*** Opening The records ***

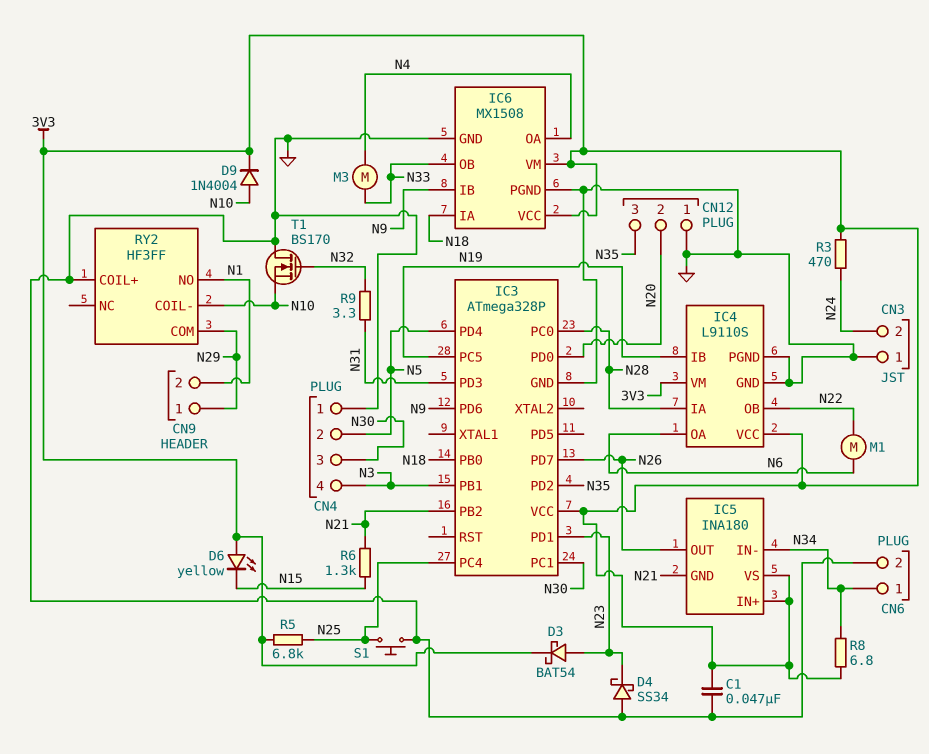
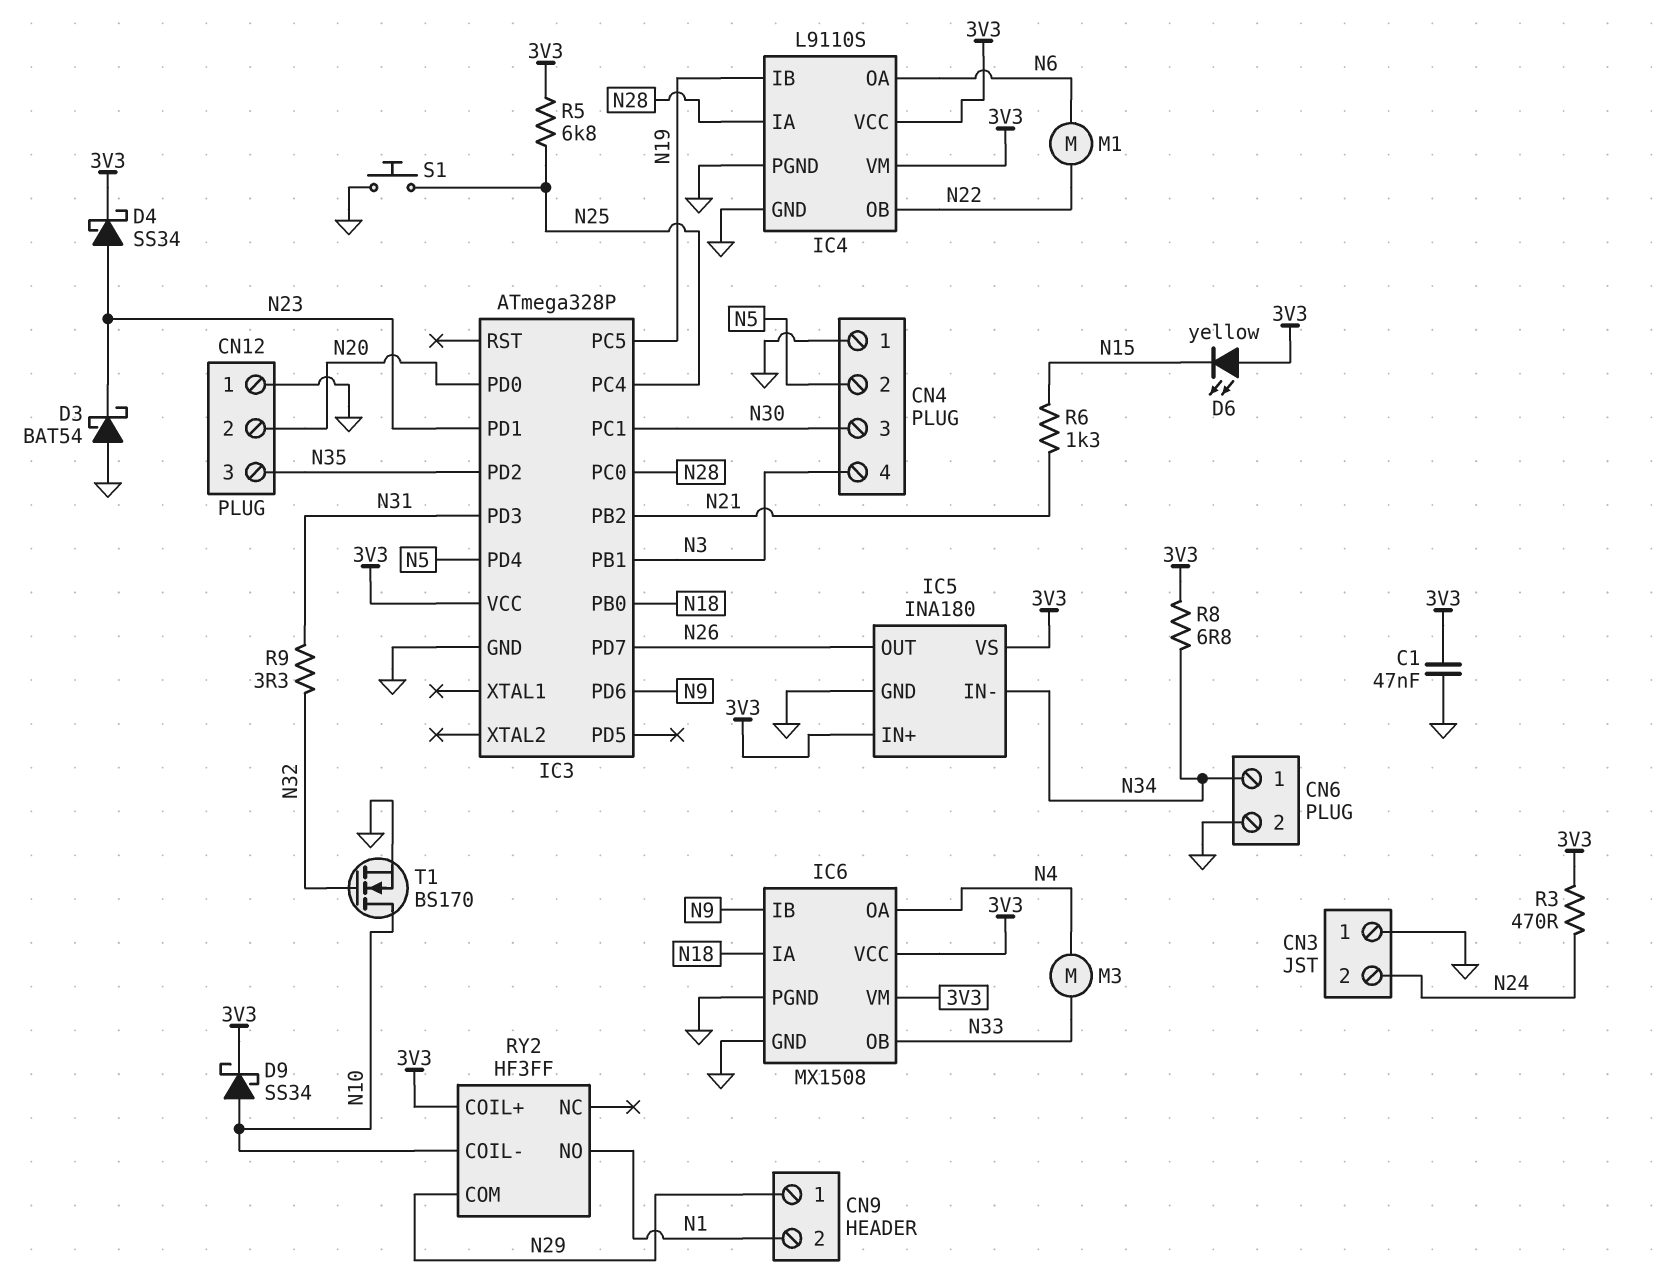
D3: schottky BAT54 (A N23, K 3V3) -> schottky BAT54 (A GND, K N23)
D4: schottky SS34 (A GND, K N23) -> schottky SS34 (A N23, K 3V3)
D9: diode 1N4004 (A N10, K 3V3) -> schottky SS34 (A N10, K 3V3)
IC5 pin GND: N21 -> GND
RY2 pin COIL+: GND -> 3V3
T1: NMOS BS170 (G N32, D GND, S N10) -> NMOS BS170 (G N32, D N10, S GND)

*** Closing The records ***

**About this task**
Scan the data above and copy every line with "schottky" in it.

**Your response**
D3: schottky BAT54 (A N23, K 3V3) -> schottky BAT54 (A GND, K N23)
D4: schottky SS34 (A GND, K N23) -> schottky SS34 (A N23, K 3V3)
D9: diode 1N4004 (A N10, K 3V3) -> schottky SS34 (A N10, K 3V3)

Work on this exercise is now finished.